■ Supplied data ■

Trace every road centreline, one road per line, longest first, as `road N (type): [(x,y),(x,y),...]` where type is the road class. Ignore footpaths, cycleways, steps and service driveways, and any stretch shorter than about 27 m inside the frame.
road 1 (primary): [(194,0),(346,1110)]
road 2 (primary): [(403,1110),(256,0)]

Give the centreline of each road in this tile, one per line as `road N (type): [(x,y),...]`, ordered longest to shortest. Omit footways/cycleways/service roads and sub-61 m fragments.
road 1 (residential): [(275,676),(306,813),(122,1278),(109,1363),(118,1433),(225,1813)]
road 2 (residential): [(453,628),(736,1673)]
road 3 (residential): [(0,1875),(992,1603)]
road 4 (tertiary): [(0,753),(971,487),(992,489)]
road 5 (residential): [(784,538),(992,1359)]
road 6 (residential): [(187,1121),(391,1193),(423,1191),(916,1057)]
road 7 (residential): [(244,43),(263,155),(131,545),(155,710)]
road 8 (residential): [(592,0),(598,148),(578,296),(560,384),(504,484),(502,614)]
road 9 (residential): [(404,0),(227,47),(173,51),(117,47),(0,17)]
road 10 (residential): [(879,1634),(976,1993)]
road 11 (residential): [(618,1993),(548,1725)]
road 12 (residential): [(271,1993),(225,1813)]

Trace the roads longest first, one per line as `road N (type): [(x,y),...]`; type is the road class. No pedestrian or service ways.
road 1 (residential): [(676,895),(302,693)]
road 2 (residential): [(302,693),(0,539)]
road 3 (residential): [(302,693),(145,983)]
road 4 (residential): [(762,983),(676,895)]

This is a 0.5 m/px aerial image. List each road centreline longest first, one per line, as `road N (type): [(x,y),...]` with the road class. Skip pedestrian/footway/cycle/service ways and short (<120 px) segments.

■ Problem to work on ■
Word for word, repeat the line holding "Trace the roads" and all lines after it through the end of the entries above.

■ Answer space ■
Trace the roads longest first, one per line as `road N (type): [(x,y),...]`; type is the road class. No pedestrian or service ways.
road 1 (residential): [(676,895),(302,693)]
road 2 (residential): [(302,693),(0,539)]
road 3 (residential): [(302,693),(145,983)]
road 4 (residential): [(762,983),(676,895)]

This is a 0.5 m/px aerial image. List each road centreline longest first, one per line, as `road N (type): [(x,y),...]` with the road class. Skip pedestrian/footway/cycle/service ways and short (<120 px) segments.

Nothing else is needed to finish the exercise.